= EXERCISE =
Every line from the first record below down to the line that includes "red 1x2 brick" must be reproduced exactly; the pictures are not.

══════════════════════════════

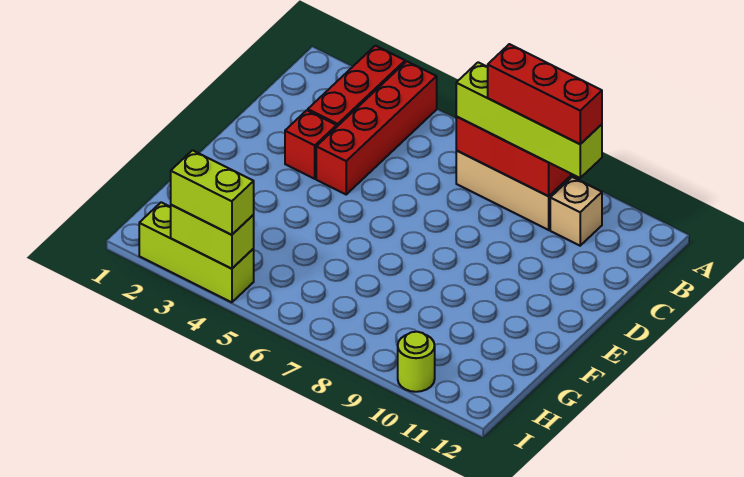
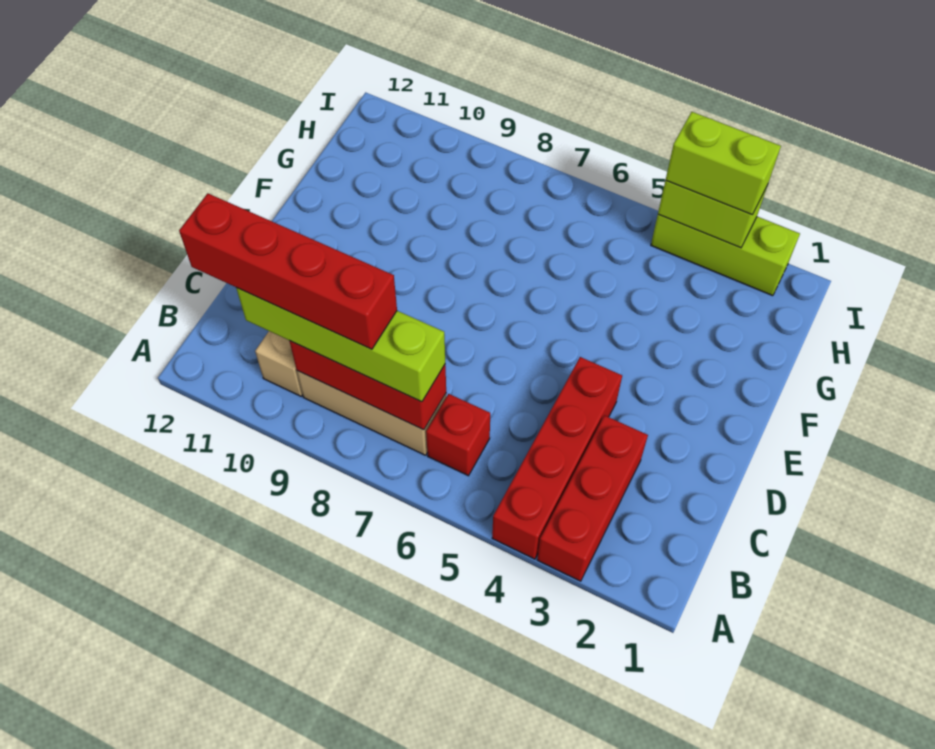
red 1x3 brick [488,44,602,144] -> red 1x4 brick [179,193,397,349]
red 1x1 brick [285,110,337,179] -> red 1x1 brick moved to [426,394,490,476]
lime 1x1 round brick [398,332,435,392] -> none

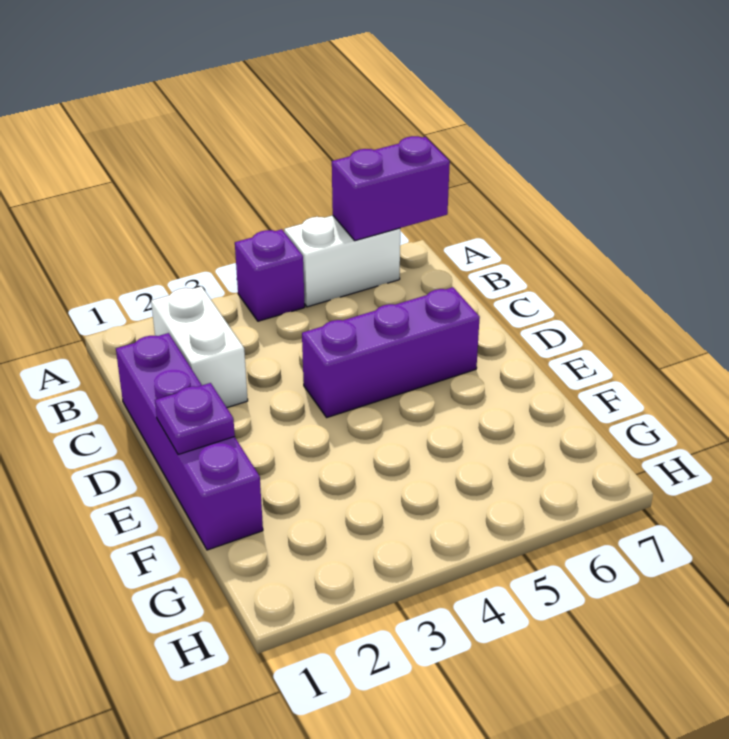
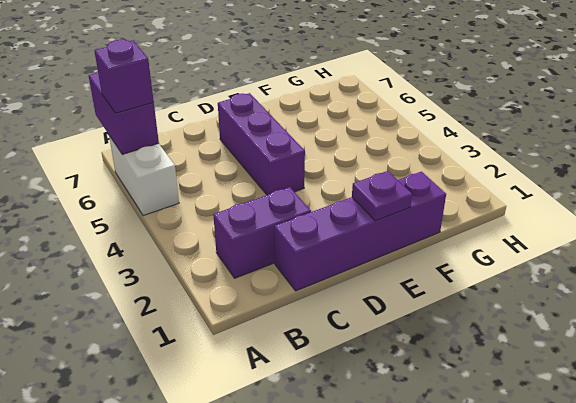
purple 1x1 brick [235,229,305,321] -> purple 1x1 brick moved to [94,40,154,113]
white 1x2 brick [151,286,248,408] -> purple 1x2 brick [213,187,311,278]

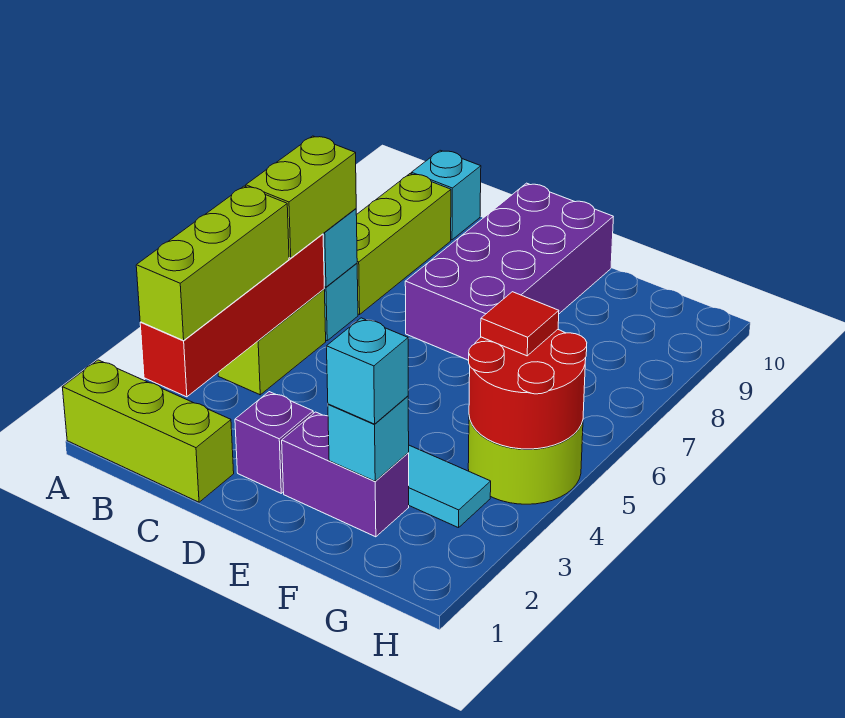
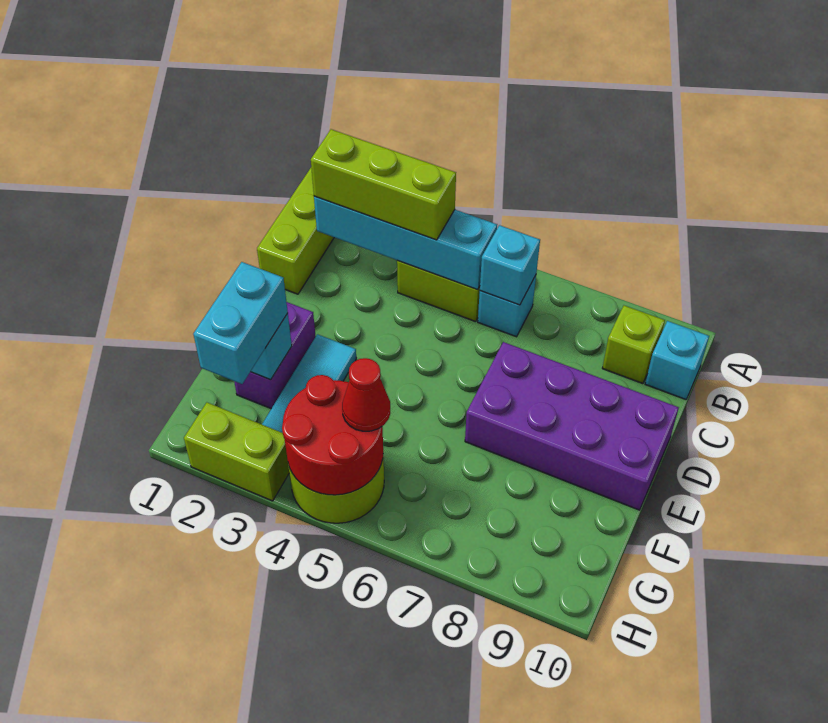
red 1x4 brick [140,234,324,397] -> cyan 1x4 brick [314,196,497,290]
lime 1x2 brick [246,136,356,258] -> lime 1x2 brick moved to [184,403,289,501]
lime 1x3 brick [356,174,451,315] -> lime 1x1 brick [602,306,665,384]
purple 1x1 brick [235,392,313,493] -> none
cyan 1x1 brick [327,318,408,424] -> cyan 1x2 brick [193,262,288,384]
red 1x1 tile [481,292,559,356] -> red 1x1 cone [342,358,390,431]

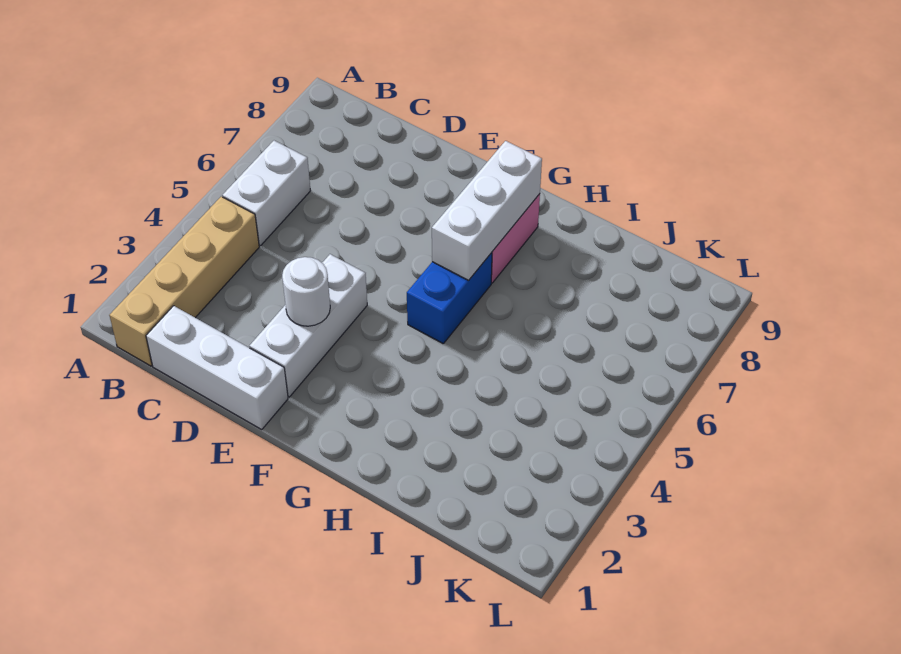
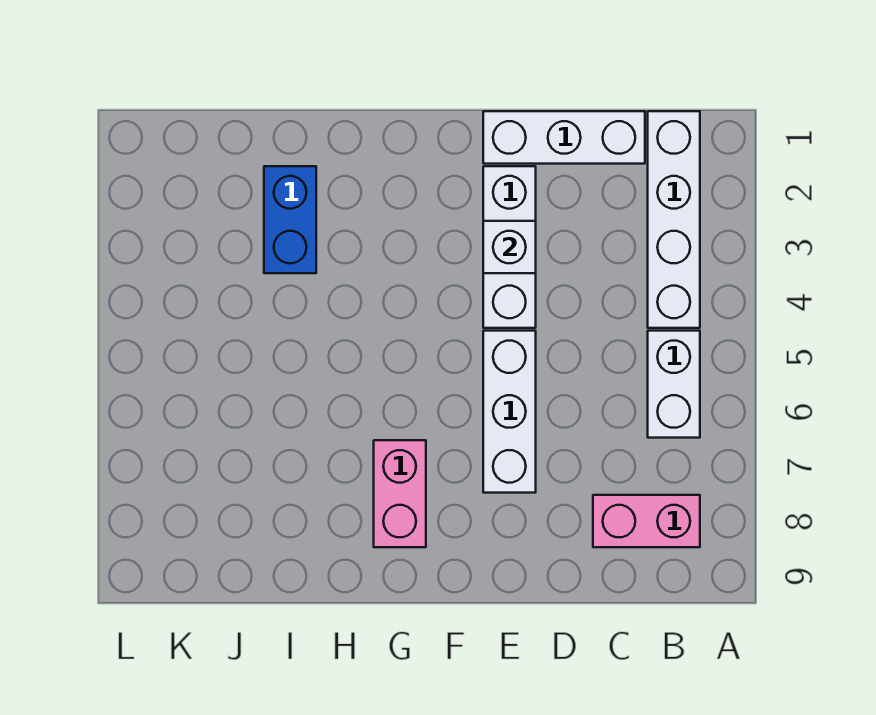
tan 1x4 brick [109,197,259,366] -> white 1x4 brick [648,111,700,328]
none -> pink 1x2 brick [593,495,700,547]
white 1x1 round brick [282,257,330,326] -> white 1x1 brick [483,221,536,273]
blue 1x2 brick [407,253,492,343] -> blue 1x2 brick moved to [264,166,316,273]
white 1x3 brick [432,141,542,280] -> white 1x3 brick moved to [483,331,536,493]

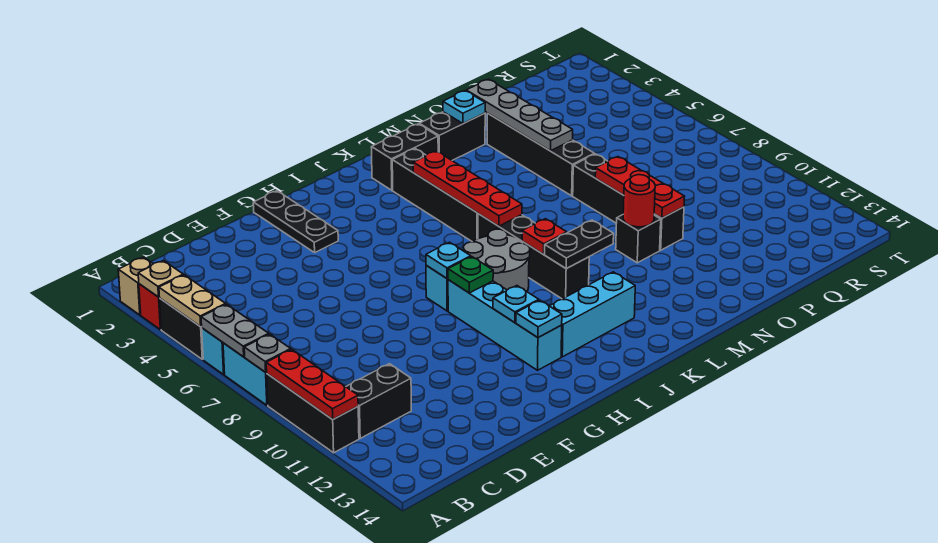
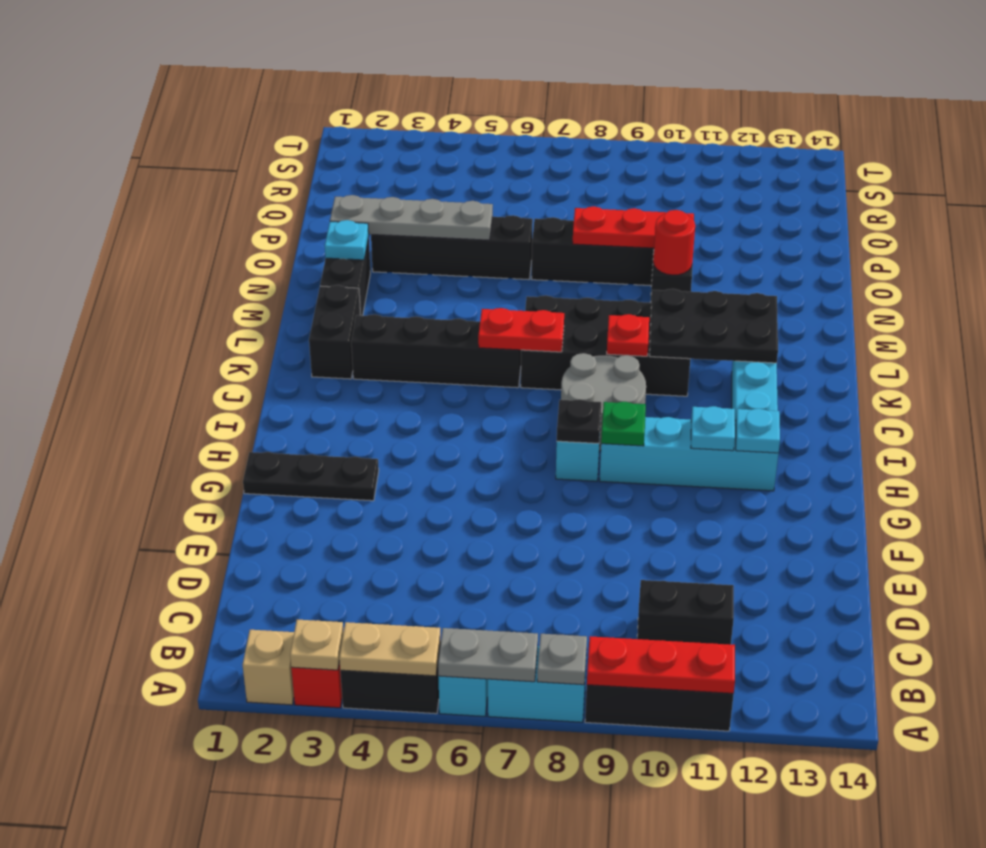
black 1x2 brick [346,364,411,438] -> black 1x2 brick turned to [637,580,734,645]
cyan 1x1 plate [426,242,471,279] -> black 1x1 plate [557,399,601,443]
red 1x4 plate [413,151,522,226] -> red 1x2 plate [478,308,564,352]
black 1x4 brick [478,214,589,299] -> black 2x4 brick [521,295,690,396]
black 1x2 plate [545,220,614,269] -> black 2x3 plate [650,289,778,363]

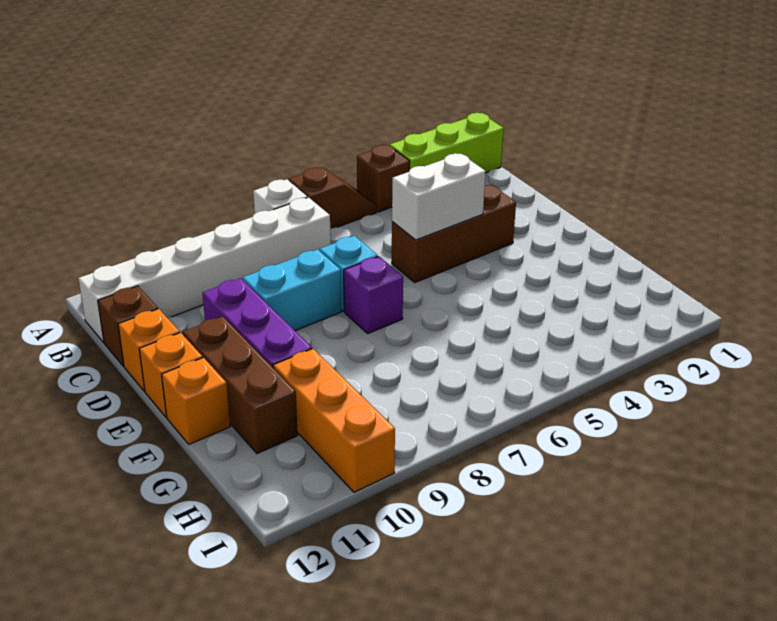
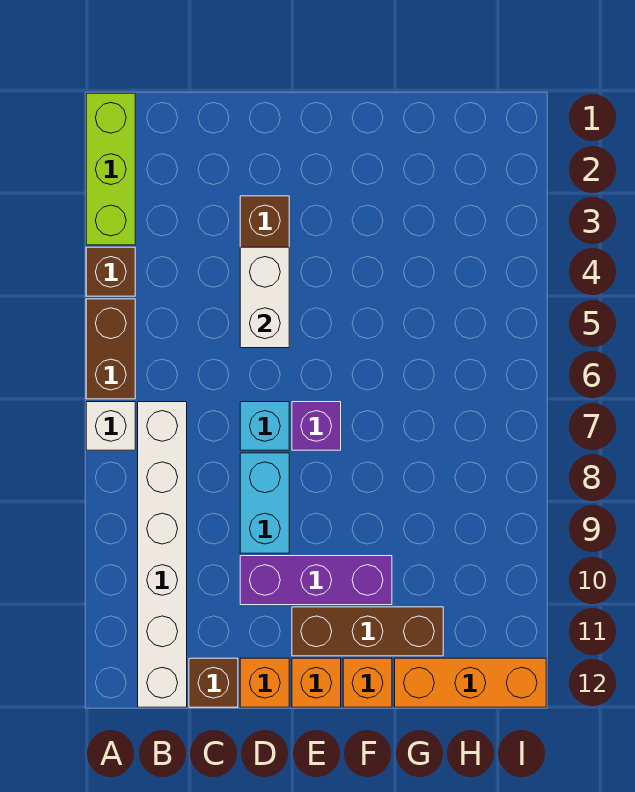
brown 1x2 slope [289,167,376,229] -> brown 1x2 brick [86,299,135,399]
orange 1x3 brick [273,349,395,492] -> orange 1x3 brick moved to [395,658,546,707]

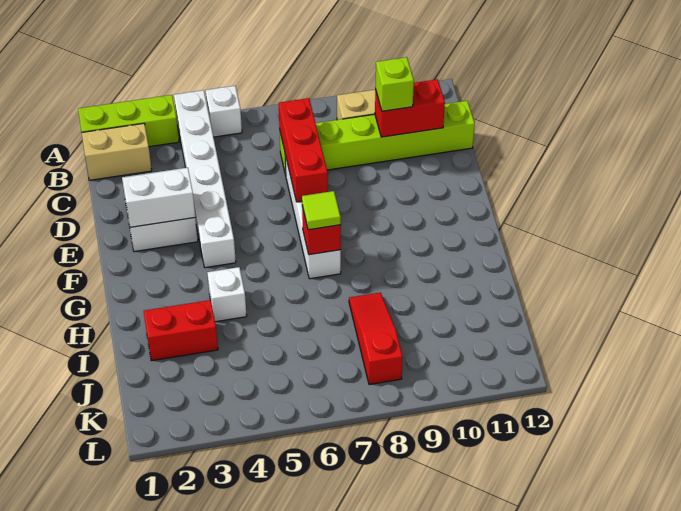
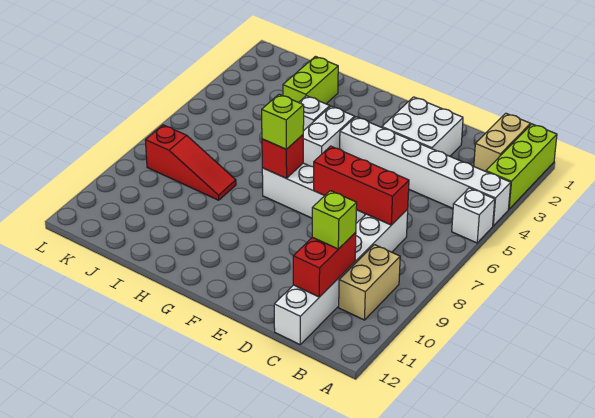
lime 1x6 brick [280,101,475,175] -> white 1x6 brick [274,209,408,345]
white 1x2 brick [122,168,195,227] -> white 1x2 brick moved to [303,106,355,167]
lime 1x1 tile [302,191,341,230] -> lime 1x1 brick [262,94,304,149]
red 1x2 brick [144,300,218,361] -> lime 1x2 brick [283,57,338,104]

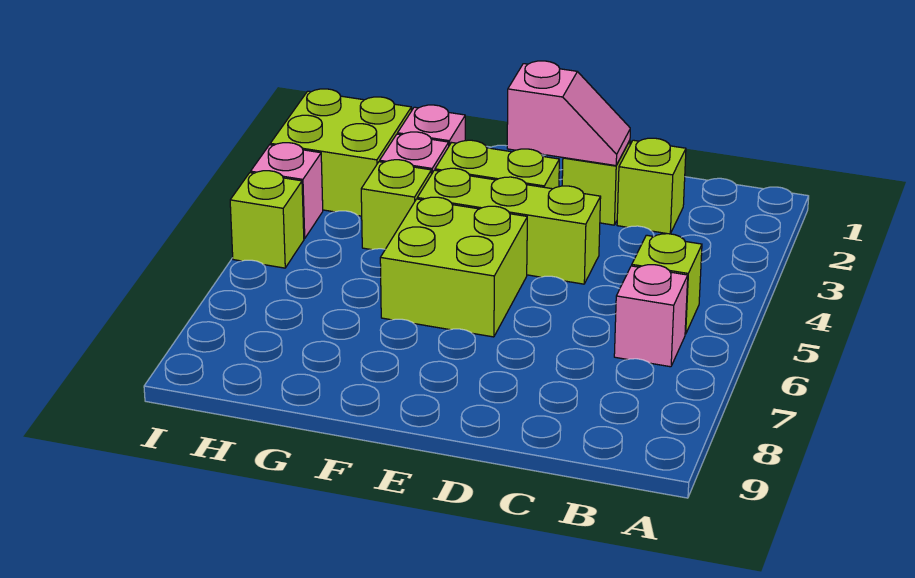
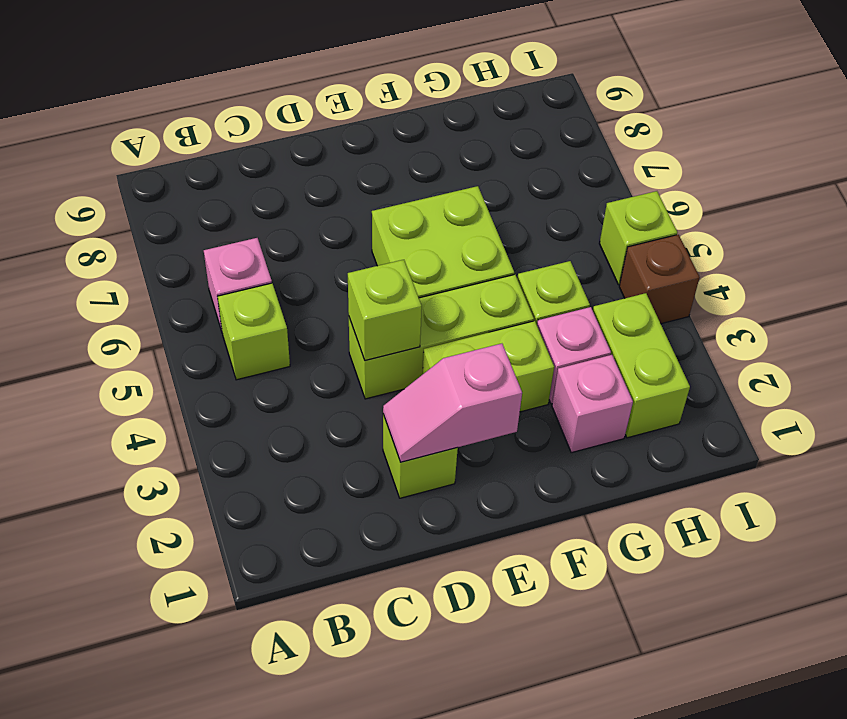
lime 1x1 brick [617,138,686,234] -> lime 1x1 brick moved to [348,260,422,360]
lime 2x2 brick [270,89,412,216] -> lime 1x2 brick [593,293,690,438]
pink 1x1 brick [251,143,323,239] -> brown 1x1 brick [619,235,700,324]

══════════════════════════════

= SOLUTION =
red 1x3 brick [488,44,602,144] -> red 1x4 brick [179,193,397,349]
red 1x1 brick [285,110,337,179] -> red 1x1 brick moved to [426,394,490,476]
lime 1x1 round brick [398,332,435,392] -> none

purple 1x1 brick [235,229,305,321] -> purple 1x1 brick moved to [94,40,154,113]
white 1x2 brick [151,286,248,408] -> purple 1x2 brick [213,187,311,278]

red 1x4 brick [140,234,324,397] -> cyan 1x4 brick [314,196,497,290]
lime 1x2 brick [246,136,356,258] -> lime 1x2 brick moved to [184,403,289,501]
lime 1x3 brick [356,174,451,315] -> lime 1x1 brick [602,306,665,384]
purple 1x1 brick [235,392,313,493] -> none
cyan 1x1 brick [327,318,408,424] -> cyan 1x2 brick [193,262,288,384]
red 1x1 tile [481,292,559,356] -> red 1x1 cone [342,358,390,431]

tan 1x4 brick [109,197,259,366] -> white 1x4 brick [648,111,700,328]
none -> pink 1x2 brick [593,495,700,547]
white 1x1 round brick [282,257,330,326] -> white 1x1 brick [483,221,536,273]
blue 1x2 brick [407,253,492,343] -> blue 1x2 brick moved to [264,166,316,273]
white 1x3 brick [432,141,542,280] -> white 1x3 brick moved to [483,331,536,493]

black 1x2 brick [346,364,411,438] -> black 1x2 brick turned to [637,580,734,645]
cyan 1x1 plate [426,242,471,279] -> black 1x1 plate [557,399,601,443]
red 1x4 plate [413,151,522,226] -> red 1x2 plate [478,308,564,352]
black 1x4 brick [478,214,589,299] -> black 2x4 brick [521,295,690,396]
black 1x2 plate [545,220,614,269] -> black 2x3 plate [650,289,778,363]

brown 1x2 slope [289,167,376,229] -> brown 1x2 brick [86,299,135,399]
orange 1x3 brick [273,349,395,492] -> orange 1x3 brick moved to [395,658,546,707]

lime 1x6 brick [280,101,475,175] -> white 1x6 brick [274,209,408,345]
white 1x2 brick [122,168,195,227] -> white 1x2 brick moved to [303,106,355,167]
lime 1x1 tile [302,191,341,230] -> lime 1x1 brick [262,94,304,149]
red 1x2 brick [144,300,218,361] -> lime 1x2 brick [283,57,338,104]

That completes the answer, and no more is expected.